## [TASK DESCRIPTION]
Retype word for word the lines of the data below, from the first to the one bearing "S1: button (0V, EN0) -> switch (0V, EN0)", with that one included.

[Records contained in a dataset]
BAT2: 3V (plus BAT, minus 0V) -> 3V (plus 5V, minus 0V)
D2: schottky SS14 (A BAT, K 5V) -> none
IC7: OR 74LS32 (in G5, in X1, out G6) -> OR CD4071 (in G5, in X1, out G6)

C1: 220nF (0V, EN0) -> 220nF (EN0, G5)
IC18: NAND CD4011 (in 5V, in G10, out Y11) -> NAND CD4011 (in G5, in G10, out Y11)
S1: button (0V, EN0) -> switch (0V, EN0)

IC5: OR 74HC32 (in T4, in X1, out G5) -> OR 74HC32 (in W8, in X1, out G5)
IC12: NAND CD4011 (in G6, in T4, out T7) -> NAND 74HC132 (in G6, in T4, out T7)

## [ANSWER TO THE EXERCISE]
BAT2: 3V (plus BAT, minus 0V) -> 3V (plus 5V, minus 0V)
D2: schottky SS14 (A BAT, K 5V) -> none
IC7: OR 74LS32 (in G5, in X1, out G6) -> OR CD4071 (in G5, in X1, out G6)

C1: 220nF (0V, EN0) -> 220nF (EN0, G5)
IC18: NAND CD4011 (in 5V, in G10, out Y11) -> NAND CD4011 (in G5, in G10, out Y11)
S1: button (0V, EN0) -> switch (0V, EN0)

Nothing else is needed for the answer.